▶ [Stored items from a collection]:

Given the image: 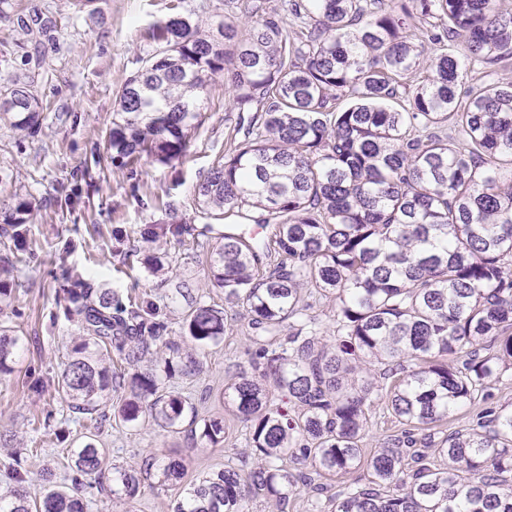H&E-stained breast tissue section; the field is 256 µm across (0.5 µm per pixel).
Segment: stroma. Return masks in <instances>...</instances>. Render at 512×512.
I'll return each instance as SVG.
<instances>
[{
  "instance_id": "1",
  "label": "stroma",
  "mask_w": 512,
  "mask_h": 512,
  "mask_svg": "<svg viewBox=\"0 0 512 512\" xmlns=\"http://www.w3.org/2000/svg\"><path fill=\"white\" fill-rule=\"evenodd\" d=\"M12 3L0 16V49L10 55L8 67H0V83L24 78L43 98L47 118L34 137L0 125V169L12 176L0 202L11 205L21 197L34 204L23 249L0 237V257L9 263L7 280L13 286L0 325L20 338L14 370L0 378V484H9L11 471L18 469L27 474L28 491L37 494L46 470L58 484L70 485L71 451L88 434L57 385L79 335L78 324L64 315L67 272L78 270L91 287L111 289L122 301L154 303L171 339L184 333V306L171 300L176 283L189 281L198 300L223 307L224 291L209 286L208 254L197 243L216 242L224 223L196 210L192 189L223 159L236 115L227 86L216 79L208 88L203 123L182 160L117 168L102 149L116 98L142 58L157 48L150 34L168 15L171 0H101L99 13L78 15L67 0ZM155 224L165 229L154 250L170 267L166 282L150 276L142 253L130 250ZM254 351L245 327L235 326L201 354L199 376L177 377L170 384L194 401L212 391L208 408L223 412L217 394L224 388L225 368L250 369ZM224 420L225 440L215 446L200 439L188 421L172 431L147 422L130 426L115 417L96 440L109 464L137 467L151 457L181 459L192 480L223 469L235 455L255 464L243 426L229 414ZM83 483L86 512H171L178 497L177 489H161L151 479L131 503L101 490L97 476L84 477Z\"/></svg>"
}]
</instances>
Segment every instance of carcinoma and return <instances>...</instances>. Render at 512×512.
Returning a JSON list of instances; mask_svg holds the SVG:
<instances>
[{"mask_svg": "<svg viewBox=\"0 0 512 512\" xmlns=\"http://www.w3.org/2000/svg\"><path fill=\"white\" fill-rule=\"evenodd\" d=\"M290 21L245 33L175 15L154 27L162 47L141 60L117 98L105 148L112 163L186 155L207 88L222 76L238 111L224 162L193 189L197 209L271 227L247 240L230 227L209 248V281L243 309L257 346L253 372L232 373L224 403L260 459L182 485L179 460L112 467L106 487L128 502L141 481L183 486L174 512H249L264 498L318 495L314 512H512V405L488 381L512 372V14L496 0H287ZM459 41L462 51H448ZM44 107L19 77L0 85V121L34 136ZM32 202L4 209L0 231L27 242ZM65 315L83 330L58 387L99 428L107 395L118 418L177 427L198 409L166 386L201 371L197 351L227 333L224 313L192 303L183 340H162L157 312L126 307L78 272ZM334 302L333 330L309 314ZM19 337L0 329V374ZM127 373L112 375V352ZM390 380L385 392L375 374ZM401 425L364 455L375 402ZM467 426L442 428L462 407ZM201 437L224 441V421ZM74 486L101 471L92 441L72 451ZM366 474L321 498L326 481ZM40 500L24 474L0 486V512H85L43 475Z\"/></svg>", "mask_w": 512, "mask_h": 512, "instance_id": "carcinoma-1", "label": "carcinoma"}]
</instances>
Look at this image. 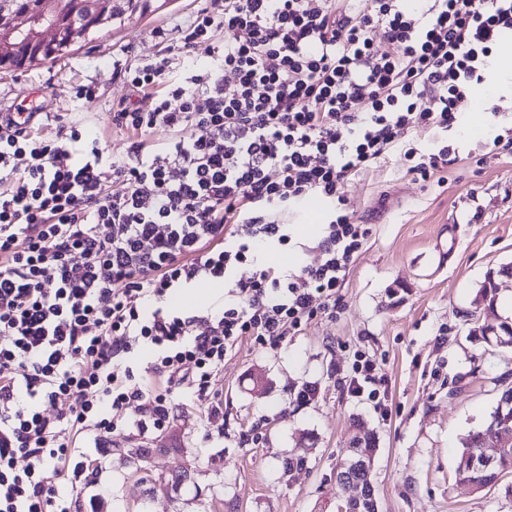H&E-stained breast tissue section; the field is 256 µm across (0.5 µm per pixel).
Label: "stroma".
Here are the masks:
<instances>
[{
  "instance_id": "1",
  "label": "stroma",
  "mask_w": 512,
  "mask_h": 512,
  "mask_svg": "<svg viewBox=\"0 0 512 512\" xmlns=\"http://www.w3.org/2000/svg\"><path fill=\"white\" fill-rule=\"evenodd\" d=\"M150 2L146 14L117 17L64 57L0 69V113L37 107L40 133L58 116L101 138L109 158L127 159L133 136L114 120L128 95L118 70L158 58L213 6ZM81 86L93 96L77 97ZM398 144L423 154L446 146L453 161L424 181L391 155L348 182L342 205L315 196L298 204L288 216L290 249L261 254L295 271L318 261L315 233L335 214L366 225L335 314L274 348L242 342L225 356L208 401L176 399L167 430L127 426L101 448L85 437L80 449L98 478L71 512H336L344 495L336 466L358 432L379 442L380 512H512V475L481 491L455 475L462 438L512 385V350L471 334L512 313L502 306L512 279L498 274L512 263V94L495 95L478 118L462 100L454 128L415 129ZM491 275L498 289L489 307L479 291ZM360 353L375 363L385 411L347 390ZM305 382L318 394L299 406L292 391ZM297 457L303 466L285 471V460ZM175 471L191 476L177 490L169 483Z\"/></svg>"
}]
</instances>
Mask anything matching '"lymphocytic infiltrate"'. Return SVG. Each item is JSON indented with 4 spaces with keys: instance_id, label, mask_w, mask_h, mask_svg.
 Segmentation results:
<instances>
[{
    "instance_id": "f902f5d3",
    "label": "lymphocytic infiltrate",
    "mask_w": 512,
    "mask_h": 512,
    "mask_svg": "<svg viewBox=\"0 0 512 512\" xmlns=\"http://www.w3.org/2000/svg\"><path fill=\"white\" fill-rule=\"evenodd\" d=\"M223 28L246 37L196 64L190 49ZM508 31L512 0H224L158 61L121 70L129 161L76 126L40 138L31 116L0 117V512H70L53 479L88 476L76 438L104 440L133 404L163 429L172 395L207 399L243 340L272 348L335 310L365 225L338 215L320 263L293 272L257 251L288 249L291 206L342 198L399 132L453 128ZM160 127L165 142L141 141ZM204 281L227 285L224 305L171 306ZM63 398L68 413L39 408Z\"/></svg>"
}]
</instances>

▶ [EXERCISE OBJECTIVE]: The records are above. How many lines in them contain the word "infiltrate"? Give the number alone.

▶ [SOLVED PROBLEM]: 2